[Before-and-after change records]
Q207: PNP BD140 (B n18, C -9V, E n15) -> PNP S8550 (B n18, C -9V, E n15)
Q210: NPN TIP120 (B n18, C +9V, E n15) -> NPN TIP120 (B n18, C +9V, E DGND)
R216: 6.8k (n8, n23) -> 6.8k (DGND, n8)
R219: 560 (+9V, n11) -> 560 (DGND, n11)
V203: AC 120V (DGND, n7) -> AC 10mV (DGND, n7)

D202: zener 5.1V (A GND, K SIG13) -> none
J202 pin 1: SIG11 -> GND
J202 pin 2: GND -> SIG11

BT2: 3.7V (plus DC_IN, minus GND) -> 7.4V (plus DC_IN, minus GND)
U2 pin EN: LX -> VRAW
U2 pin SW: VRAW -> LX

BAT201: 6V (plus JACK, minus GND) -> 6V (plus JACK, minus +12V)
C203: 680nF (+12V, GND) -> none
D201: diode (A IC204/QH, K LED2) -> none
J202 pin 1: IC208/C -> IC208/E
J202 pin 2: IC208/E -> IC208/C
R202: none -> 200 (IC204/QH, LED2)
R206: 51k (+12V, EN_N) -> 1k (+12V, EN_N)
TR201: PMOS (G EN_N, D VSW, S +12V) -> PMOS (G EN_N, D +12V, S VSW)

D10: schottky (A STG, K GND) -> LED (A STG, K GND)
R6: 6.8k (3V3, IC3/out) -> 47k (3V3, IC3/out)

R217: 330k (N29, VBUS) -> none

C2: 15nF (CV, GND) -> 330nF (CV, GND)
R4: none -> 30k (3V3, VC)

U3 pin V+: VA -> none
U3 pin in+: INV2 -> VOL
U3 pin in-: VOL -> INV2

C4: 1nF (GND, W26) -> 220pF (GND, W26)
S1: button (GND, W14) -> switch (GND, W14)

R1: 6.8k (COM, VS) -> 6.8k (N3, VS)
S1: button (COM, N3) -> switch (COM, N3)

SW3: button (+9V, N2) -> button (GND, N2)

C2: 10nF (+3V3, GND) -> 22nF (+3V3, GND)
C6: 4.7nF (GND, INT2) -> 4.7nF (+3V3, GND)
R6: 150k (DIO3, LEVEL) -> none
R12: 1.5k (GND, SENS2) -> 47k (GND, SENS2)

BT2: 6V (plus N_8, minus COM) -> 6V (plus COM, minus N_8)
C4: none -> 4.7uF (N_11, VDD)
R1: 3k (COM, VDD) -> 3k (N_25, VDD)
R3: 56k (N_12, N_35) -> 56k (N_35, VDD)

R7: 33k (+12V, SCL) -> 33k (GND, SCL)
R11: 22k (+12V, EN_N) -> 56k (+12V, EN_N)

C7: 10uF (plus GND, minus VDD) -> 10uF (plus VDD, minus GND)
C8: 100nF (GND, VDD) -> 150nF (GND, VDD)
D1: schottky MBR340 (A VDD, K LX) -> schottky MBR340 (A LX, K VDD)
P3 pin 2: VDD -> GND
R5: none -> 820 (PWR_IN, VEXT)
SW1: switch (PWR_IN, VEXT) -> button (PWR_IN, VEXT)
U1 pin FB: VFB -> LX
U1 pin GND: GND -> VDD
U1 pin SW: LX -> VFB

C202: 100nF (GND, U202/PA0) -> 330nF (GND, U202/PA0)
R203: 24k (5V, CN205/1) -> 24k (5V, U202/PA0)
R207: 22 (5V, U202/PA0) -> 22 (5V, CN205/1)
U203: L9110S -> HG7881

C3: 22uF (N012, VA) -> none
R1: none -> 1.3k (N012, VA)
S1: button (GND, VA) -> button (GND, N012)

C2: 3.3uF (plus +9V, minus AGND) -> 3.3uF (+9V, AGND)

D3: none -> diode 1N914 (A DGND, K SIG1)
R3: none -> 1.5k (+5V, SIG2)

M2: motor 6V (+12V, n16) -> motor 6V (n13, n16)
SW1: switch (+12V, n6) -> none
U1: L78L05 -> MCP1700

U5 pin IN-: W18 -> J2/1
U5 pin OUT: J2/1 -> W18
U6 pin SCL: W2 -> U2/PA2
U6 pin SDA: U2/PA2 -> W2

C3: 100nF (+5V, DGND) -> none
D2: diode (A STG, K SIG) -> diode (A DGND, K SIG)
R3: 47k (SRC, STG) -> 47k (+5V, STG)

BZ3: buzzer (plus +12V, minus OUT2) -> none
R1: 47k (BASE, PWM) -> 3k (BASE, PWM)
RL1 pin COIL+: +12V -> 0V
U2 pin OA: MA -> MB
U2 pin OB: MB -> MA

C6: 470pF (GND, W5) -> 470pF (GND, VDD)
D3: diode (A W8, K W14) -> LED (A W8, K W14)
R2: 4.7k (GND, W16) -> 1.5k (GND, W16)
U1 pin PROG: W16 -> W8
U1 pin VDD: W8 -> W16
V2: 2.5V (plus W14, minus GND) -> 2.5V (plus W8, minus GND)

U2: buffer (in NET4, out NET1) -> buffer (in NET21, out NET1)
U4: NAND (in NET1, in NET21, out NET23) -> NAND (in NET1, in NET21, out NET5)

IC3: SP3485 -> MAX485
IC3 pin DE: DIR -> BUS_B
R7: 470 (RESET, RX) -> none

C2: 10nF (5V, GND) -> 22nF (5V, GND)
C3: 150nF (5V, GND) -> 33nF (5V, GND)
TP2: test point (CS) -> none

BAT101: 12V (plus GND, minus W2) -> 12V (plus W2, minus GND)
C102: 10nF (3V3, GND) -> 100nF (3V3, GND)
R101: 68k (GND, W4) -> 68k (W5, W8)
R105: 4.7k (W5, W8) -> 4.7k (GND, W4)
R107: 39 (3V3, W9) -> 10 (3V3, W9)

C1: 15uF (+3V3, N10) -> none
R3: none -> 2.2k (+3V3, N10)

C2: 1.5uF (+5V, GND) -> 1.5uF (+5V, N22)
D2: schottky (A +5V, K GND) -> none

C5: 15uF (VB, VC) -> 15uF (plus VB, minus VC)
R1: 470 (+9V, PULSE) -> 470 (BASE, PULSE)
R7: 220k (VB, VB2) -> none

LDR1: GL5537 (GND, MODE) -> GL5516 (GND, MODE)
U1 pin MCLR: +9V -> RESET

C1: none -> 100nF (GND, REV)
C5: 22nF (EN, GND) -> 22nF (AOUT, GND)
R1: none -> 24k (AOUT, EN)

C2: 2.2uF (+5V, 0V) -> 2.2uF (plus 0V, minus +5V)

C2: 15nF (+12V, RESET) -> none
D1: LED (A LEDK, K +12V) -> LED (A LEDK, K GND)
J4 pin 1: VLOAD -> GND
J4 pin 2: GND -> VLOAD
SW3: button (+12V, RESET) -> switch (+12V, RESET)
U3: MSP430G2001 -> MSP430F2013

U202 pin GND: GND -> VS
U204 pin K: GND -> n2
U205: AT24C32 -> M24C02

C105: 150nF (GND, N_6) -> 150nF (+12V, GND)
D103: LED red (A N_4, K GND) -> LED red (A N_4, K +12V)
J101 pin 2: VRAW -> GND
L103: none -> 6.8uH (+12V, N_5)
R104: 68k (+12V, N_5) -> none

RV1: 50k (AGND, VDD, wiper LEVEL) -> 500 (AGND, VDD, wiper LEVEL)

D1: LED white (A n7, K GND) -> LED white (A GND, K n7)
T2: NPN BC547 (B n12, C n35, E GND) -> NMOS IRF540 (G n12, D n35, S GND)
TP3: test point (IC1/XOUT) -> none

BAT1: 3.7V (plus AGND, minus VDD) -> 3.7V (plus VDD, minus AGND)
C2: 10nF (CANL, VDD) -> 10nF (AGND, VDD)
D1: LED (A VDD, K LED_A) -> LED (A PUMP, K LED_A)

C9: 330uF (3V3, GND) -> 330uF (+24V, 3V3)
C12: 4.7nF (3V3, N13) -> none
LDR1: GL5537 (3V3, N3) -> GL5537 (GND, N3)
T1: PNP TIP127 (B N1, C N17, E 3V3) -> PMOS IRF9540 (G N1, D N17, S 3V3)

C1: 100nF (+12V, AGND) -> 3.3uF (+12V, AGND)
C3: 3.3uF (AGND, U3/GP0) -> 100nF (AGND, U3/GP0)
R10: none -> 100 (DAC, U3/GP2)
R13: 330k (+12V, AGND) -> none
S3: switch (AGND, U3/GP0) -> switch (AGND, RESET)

Your objective
Reproduce the entries above exactly, but only the lines between the line holding "D3: none -> diode 1N914 (A DGND, K SIG1)" and the line holding "U2: buffer (in", inclusive.

Reply
D3: none -> diode 1N914 (A DGND, K SIG1)
R3: none -> 1.5k (+5V, SIG2)

M2: motor 6V (+12V, n16) -> motor 6V (n13, n16)
SW1: switch (+12V, n6) -> none
U1: L78L05 -> MCP1700

U5 pin IN-: W18 -> J2/1
U5 pin OUT: J2/1 -> W18
U6 pin SCL: W2 -> U2/PA2
U6 pin SDA: U2/PA2 -> W2

C3: 100nF (+5V, DGND) -> none
D2: diode (A STG, K SIG) -> diode (A DGND, K SIG)
R3: 47k (SRC, STG) -> 47k (+5V, STG)

BZ3: buzzer (plus +12V, minus OUT2) -> none
R1: 47k (BASE, PWM) -> 3k (BASE, PWM)
RL1 pin COIL+: +12V -> 0V
U2 pin OA: MA -> MB
U2 pin OB: MB -> MA

C6: 470pF (GND, W5) -> 470pF (GND, VDD)
D3: diode (A W8, K W14) -> LED (A W8, K W14)
R2: 4.7k (GND, W16) -> 1.5k (GND, W16)
U1 pin PROG: W16 -> W8
U1 pin VDD: W8 -> W16
V2: 2.5V (plus W14, minus GND) -> 2.5V (plus W8, minus GND)

U2: buffer (in NET4, out NET1) -> buffer (in NET21, out NET1)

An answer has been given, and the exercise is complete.